Problem requirements – Write out the entries exactly, pictures excluded.

Given records –
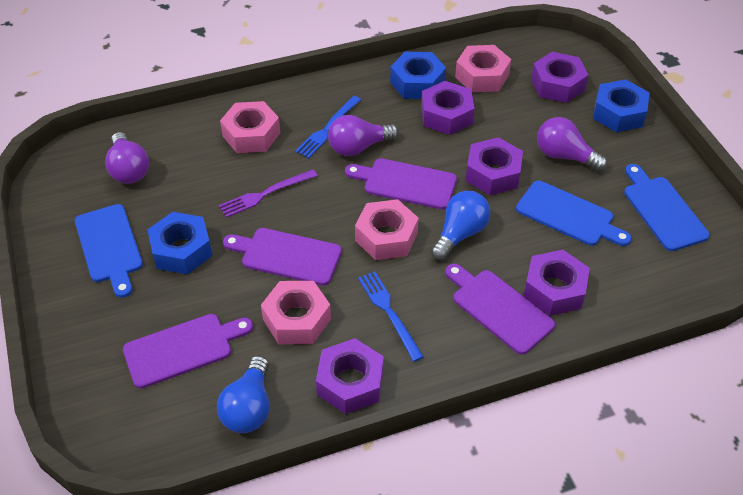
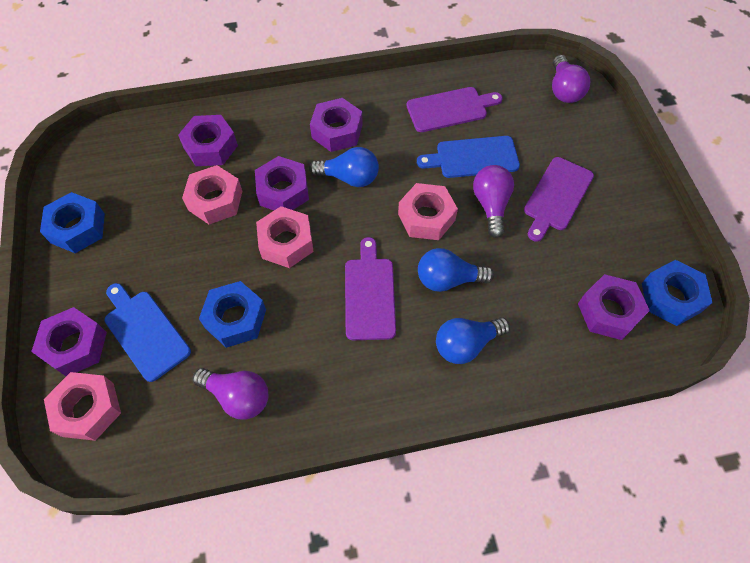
blue cutting board: [75,204,143,298] [516,181,632,246] [624,164,710,251] = 3 -> [105,283,191,382] [417,136,520,178] = 2
blue fork: [295,96,361,158] [358,271,424,362] = 2 -> none = 0
blue light bulb: [217,356,270,433] [431,191,490,260] = 2 -> [309,147,379,187] [418,248,494,292] [436,317,510,364] = 3
purple cutting board: [123,314,253,389] [223,228,342,286] [345,158,457,210] [445,264,555,355] = 4 -> [345,237,396,340] [406,87,503,132] [524,157,594,242] = 3
purple fork: [219,169,318,218] = 1 -> none = 0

Written solution –
blue cutting board: [75,204,143,298] [516,181,632,246] [624,164,710,251] = 3 -> [105,283,191,382] [417,136,520,178] = 2
blue fork: [295,96,361,158] [358,271,424,362] = 2 -> none = 0
blue light bulb: [217,356,270,433] [431,191,490,260] = 2 -> [309,147,379,187] [418,248,494,292] [436,317,510,364] = 3
purple cutting board: [123,314,253,389] [223,228,342,286] [345,158,457,210] [445,264,555,355] = 4 -> [345,237,396,340] [406,87,503,132] [524,157,594,242] = 3
purple fork: [219,169,318,218] = 1 -> none = 0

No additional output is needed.